PROBLEM>
Give all of the data again exactly as written, omitting every image.

(Excerpts from a dataset)
○ ○ ○ ○ ○ ○ ○
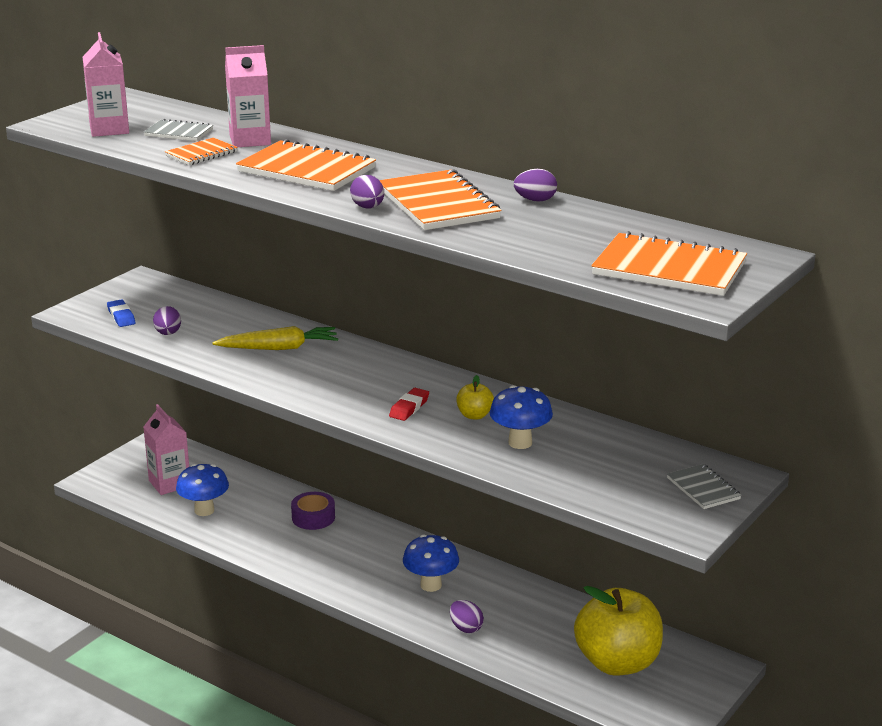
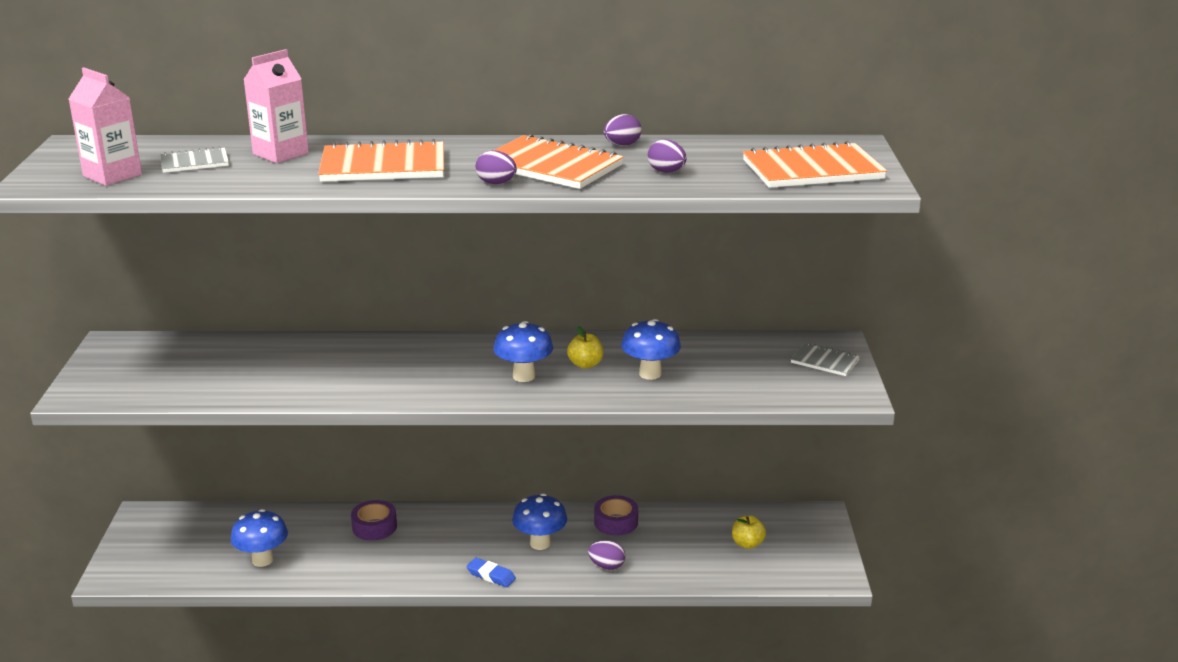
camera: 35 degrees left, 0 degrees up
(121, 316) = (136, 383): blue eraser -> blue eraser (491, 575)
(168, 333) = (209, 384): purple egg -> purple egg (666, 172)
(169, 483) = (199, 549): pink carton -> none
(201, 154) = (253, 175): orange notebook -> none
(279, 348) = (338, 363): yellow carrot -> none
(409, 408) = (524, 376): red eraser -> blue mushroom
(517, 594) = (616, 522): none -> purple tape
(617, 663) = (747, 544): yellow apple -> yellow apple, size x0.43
○ ○ ○ ○ ○ ○ ○
SOLUTION TO THIS TASK>
camera: 35 degrees left, 0 degrees up
(121, 316) = (136, 383): blue eraser -> blue eraser (491, 575)
(168, 333) = (209, 384): purple egg -> purple egg (666, 172)
(169, 483) = (199, 549): pink carton -> none
(201, 154) = (253, 175): orange notebook -> none
(279, 348) = (338, 363): yellow carrot -> none
(409, 408) = (524, 376): red eraser -> blue mushroom
(517, 594) = (616, 522): none -> purple tape
(617, 663) = (747, 544): yellow apple -> yellow apple, size x0.43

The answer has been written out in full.